» WHAT TO DO:
Lines from the listing that hold the string "grey" are what you should return.

» INFORMATION SUPPLIED:
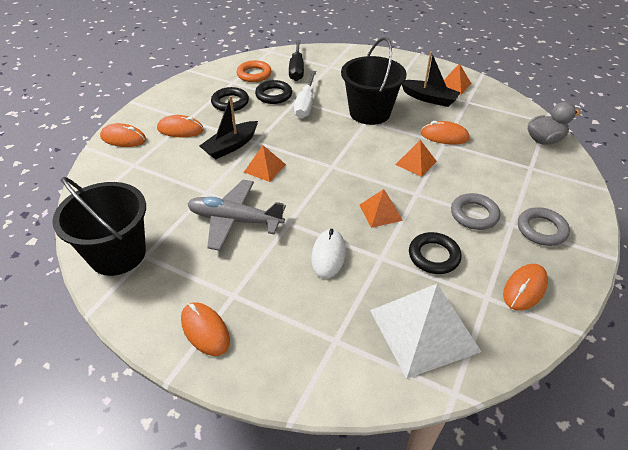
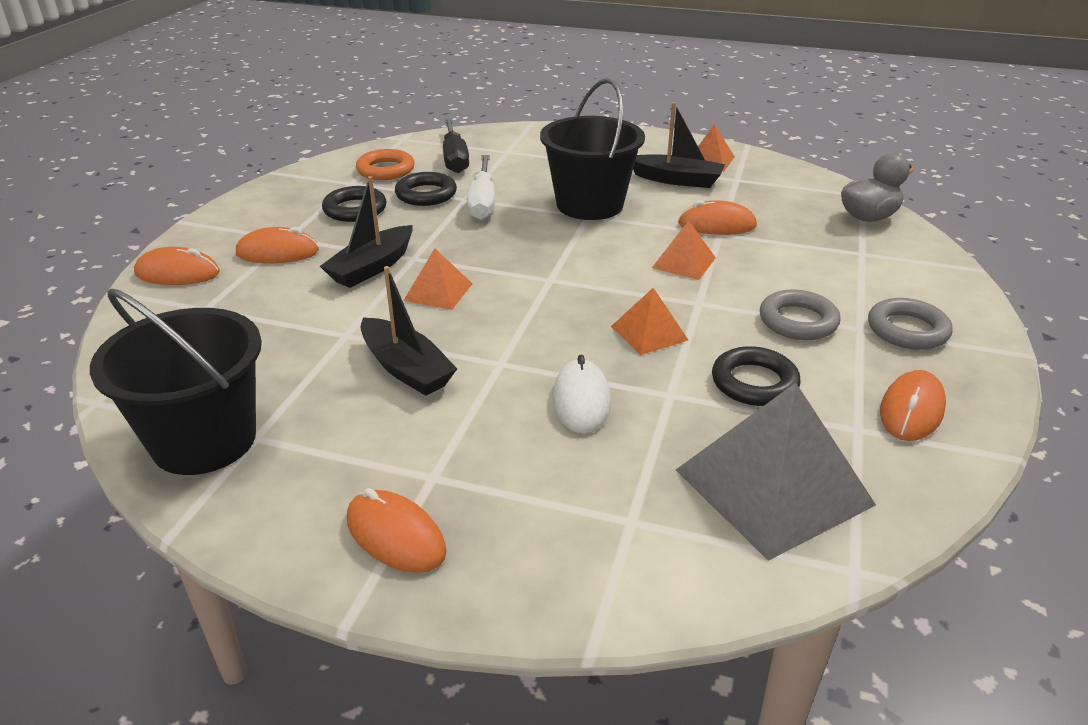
camera: 10 degrees left, 10 degrees down
(235, 220) = (406, 369): grey plane -> black boat
(423, 330) = (773, 487): white pyramid -> grey pyramid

» TASK RESPONSE:
(235, 220) = (406, 369): grey plane -> black boat
(423, 330) = (773, 487): white pyramid -> grey pyramid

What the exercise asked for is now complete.